[Record excerpts Boundary: Start]
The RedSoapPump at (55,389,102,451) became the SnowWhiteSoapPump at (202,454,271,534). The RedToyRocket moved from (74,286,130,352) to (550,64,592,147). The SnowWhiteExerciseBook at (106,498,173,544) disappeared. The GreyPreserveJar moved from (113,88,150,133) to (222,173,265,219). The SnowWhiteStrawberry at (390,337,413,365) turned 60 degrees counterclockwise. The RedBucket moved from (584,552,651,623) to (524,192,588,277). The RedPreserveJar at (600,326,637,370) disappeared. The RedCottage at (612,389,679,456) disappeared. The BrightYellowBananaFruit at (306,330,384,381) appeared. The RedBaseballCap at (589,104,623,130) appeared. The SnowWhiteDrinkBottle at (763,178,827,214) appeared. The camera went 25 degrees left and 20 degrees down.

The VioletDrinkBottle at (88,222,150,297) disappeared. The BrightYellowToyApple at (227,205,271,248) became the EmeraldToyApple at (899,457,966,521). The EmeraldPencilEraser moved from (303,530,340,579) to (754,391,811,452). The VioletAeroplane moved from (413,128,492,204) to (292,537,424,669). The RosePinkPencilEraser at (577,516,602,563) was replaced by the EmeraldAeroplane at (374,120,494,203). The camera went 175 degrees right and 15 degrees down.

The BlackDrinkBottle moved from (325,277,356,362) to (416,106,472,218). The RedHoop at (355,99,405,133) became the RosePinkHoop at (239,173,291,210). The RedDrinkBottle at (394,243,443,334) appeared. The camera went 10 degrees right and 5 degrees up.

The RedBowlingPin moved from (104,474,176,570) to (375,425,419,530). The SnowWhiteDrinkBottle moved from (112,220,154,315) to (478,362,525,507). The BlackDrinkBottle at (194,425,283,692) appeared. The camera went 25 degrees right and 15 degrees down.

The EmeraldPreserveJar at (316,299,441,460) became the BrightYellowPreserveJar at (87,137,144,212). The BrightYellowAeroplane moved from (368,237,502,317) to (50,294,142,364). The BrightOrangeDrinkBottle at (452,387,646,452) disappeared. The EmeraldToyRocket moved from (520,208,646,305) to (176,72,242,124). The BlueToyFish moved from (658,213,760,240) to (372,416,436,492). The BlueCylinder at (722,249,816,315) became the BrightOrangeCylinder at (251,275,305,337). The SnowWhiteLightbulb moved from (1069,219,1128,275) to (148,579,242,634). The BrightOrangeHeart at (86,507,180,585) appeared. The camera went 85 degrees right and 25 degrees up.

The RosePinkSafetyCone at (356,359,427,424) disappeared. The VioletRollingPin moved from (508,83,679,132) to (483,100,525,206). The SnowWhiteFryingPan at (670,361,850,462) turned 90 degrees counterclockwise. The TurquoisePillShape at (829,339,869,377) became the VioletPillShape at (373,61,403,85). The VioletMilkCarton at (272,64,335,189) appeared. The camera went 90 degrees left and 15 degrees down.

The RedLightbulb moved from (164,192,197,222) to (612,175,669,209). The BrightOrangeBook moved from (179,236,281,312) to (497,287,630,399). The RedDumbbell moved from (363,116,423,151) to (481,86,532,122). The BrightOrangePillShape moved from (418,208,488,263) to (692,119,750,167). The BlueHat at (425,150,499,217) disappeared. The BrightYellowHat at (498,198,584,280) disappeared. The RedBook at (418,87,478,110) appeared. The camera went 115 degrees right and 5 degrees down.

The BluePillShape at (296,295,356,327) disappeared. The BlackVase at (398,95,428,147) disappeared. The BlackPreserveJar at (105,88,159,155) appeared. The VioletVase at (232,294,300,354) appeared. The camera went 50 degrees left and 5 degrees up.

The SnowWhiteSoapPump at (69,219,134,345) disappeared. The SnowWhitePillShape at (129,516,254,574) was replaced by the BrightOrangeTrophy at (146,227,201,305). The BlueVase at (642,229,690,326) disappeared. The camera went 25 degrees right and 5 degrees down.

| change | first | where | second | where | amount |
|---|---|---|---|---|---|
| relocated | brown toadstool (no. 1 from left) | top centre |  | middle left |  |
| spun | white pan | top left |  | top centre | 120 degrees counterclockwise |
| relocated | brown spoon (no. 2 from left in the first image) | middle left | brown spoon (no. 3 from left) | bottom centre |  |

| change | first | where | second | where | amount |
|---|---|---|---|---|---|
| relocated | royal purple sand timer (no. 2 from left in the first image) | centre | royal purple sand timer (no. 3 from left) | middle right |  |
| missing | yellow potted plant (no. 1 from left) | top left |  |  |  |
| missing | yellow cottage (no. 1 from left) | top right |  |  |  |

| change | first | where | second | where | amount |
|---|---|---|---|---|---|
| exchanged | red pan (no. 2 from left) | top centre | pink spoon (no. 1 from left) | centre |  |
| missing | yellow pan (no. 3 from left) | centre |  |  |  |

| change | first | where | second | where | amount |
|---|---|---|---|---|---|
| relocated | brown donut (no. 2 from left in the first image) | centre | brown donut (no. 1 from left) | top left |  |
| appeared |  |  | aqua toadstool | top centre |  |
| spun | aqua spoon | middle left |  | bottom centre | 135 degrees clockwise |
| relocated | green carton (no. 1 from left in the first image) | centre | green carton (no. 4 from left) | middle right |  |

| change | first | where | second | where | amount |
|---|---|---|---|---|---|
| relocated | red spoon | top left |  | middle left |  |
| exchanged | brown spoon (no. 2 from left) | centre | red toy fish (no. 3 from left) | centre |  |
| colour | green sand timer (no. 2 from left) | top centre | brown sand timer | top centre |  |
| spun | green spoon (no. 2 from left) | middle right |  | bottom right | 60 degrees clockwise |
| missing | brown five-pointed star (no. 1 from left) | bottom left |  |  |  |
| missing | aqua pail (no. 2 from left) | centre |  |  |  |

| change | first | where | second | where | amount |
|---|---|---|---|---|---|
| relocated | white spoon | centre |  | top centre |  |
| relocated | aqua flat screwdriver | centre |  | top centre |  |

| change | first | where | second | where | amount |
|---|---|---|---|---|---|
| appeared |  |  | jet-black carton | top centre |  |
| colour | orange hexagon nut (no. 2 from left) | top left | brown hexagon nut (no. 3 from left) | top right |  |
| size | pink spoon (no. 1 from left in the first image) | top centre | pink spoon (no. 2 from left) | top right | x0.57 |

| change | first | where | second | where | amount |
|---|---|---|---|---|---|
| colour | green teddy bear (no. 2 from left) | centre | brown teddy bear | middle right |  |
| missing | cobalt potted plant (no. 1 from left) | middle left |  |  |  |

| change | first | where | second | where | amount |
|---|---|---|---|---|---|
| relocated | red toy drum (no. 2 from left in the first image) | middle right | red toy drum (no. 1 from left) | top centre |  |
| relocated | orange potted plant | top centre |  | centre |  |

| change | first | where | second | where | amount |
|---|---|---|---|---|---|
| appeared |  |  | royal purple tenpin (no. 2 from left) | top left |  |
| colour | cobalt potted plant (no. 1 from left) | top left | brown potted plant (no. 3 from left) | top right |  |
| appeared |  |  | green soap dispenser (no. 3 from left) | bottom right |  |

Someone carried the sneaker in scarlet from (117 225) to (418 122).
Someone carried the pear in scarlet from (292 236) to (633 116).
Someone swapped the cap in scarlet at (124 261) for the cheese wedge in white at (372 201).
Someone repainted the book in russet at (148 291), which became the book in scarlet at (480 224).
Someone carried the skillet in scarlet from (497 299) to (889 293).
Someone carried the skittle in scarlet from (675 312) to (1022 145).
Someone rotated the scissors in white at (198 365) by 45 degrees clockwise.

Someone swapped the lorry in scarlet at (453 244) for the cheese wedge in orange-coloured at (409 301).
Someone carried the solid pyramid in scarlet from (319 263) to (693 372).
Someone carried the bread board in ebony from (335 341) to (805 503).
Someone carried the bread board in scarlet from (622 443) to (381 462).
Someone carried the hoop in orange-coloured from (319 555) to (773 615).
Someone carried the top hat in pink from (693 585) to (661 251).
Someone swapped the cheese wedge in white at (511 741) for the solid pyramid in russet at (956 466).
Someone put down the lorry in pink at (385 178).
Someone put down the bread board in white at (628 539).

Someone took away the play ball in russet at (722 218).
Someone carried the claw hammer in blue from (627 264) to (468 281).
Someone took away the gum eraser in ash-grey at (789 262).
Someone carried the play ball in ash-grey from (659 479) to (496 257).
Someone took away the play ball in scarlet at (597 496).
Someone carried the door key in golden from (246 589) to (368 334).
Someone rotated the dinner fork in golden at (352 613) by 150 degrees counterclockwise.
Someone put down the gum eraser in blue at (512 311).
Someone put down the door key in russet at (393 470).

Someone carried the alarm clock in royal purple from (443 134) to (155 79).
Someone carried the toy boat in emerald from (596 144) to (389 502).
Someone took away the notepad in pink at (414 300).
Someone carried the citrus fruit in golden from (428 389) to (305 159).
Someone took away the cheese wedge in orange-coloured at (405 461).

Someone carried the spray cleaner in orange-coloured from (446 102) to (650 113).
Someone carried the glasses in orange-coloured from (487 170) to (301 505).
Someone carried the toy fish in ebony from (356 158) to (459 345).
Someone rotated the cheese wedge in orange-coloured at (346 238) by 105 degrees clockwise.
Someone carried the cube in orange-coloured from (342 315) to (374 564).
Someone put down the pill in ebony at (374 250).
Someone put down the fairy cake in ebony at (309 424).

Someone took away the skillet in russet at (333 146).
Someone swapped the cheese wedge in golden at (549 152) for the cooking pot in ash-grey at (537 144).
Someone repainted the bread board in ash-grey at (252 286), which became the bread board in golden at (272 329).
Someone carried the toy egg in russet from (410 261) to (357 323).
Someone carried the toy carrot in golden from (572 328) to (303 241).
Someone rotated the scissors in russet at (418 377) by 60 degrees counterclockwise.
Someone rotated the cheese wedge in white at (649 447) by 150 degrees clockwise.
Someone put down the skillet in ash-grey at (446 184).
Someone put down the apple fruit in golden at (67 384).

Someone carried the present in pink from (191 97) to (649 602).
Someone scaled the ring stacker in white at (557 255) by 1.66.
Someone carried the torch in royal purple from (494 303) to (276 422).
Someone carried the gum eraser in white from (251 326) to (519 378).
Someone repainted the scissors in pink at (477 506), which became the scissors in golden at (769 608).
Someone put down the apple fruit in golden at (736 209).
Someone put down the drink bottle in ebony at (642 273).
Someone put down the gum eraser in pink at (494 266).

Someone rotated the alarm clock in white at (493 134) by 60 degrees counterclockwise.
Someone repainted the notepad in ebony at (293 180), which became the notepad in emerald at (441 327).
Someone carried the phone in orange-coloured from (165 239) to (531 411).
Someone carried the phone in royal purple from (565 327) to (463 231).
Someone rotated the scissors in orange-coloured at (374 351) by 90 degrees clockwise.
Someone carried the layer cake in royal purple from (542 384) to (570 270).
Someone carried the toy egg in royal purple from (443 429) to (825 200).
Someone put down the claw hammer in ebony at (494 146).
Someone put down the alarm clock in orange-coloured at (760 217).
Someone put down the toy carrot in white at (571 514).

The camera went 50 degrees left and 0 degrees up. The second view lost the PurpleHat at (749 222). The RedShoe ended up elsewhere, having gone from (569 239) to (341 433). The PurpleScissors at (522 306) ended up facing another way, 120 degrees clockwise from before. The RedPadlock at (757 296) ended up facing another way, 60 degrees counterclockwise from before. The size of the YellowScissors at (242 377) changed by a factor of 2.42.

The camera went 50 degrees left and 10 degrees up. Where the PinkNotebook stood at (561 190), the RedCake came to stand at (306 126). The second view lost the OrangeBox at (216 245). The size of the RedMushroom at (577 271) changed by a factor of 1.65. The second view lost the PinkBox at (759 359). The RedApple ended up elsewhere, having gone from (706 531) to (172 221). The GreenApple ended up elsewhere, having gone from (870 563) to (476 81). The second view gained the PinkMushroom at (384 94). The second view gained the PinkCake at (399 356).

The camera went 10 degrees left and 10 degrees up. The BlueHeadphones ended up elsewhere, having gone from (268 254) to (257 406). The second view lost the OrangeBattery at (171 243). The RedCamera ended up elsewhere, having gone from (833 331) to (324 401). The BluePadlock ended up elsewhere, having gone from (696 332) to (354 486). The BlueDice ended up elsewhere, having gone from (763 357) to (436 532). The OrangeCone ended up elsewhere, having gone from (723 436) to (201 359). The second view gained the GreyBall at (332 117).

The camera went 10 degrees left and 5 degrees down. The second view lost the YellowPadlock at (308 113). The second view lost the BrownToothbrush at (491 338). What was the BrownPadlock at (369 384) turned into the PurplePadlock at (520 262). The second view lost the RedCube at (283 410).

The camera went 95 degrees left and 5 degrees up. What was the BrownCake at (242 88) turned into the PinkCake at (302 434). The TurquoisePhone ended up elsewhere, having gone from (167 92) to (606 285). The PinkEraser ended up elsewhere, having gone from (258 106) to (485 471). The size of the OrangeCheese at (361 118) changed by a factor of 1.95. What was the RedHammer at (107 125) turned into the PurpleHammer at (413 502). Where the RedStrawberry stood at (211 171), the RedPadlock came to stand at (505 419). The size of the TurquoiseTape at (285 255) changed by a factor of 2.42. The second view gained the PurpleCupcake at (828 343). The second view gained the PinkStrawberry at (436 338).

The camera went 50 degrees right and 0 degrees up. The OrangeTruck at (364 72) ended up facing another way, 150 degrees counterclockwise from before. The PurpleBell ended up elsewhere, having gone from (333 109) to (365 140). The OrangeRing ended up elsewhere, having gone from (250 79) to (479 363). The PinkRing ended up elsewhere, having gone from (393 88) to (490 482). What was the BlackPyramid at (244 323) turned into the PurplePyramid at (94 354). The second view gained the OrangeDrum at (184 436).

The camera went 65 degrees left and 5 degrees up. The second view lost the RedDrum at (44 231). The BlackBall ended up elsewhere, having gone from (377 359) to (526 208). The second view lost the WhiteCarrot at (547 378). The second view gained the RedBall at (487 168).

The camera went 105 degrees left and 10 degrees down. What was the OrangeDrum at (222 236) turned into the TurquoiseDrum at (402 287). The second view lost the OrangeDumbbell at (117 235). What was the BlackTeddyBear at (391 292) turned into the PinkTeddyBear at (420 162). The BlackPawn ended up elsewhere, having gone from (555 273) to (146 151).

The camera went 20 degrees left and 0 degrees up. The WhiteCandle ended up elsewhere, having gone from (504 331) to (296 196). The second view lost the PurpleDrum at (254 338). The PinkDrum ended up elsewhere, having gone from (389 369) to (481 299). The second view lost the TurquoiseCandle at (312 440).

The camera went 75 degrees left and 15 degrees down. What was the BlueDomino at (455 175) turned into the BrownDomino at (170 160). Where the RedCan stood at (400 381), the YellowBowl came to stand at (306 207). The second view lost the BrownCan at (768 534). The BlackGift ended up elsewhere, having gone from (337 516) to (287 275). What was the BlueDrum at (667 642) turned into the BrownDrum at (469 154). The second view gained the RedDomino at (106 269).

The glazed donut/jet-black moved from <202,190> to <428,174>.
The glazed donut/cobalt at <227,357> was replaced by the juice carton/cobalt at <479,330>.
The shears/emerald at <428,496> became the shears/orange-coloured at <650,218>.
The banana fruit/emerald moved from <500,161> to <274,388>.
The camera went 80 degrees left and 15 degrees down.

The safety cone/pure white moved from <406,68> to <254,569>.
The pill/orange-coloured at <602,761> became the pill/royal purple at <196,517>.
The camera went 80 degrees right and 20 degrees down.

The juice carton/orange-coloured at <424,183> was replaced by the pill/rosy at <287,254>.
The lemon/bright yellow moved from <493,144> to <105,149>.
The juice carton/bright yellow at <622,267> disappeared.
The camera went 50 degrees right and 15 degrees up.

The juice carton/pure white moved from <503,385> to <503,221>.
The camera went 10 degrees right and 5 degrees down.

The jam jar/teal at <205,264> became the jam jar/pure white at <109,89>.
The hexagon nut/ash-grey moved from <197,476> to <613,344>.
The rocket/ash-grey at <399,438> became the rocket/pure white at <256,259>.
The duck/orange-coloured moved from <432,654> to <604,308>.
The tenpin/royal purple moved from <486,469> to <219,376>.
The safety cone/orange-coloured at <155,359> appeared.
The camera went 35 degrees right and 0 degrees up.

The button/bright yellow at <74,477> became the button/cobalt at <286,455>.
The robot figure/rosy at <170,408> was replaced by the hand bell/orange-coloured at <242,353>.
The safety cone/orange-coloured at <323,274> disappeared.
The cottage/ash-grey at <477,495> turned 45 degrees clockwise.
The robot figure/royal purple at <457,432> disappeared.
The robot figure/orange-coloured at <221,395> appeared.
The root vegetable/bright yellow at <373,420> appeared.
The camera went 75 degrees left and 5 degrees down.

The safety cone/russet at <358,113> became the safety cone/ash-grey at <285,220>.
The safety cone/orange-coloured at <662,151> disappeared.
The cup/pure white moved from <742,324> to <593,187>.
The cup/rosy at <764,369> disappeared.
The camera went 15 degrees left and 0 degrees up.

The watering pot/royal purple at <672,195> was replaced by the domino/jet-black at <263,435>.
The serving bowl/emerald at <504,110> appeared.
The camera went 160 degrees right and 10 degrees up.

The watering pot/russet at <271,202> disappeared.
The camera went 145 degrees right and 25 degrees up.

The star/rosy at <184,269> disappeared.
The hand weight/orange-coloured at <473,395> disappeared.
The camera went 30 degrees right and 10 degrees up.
[Record excerpts Boundary: End]
• _Exercise prompt_
Only the lines above from the one with "The shears/emerald at" up to and including the one with "The banana fruit/emerald" should be repeated, exactly as written.

• _Output of the task_
The shears/emerald at <428,496> became the shears/orange-coloured at <650,218>.
The banana fruit/emerald moved from <500,161> to <274,388>.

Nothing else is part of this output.